THE PROBLEM
Lines from the one containing "- tafogan (black) <551,298>" through the end of the data are to be returned exactly, and no others.

(Dataset entries)
::::::::::

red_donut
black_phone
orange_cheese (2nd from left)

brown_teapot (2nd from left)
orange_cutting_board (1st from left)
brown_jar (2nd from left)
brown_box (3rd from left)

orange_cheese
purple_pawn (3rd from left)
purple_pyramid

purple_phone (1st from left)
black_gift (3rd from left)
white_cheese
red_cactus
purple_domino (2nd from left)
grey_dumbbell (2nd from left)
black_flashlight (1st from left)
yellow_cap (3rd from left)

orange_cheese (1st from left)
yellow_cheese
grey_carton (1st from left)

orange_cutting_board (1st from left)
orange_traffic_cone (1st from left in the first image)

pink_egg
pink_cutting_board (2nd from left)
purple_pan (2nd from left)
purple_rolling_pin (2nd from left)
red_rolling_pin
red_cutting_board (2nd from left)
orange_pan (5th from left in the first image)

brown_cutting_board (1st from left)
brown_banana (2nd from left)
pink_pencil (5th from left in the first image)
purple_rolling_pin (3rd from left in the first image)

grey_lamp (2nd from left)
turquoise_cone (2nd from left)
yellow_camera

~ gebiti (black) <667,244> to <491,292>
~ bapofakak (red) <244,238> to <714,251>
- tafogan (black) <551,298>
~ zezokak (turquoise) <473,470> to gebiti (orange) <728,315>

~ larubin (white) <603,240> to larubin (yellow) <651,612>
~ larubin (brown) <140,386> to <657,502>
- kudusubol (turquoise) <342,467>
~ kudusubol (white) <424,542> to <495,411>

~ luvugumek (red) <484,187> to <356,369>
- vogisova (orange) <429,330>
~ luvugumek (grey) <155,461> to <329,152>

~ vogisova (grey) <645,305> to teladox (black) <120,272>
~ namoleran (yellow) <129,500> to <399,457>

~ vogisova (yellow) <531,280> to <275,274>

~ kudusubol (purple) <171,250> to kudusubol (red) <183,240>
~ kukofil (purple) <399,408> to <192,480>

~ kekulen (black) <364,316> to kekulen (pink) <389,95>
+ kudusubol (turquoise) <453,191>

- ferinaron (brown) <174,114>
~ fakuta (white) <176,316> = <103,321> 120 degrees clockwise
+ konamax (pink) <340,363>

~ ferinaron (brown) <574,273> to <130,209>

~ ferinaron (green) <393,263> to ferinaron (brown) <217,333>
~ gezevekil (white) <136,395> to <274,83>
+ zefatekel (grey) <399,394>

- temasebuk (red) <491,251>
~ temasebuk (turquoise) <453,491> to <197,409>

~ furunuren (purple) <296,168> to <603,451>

::::::::::

EXERCISE SOLUTION
- tafogan (black) <551,298>
~ zezokak (turquoise) <473,470> to gebiti (orange) <728,315>

~ larubin (white) <603,240> to larubin (yellow) <651,612>
~ larubin (brown) <140,386> to <657,502>
- kudusubol (turquoise) <342,467>
~ kudusubol (white) <424,542> to <495,411>

~ luvugumek (red) <484,187> to <356,369>
- vogisova (orange) <429,330>
~ luvugumek (grey) <155,461> to <329,152>

~ vogisova (grey) <645,305> to teladox (black) <120,272>
~ namoleran (yellow) <129,500> to <399,457>

~ vogisova (yellow) <531,280> to <275,274>

~ kudusubol (purple) <171,250> to kudusubol (red) <183,240>
~ kukofil (purple) <399,408> to <192,480>

~ kekulen (black) <364,316> to kekulen (pink) <389,95>
+ kudusubol (turquoise) <453,191>

- ferinaron (brown) <174,114>
~ fakuta (white) <176,316> = <103,321> 120 degrees clockwise
+ konamax (pink) <340,363>

~ ferinaron (brown) <574,273> to <130,209>

~ ferinaron (green) <393,263> to ferinaron (brown) <217,333>
~ gezevekil (white) <136,395> to <274,83>
+ zefatekel (grey) <399,394>

- temasebuk (red) <491,251>
~ temasebuk (turquoise) <453,491> to <197,409>

~ furunuren (purple) <296,168> to <603,451>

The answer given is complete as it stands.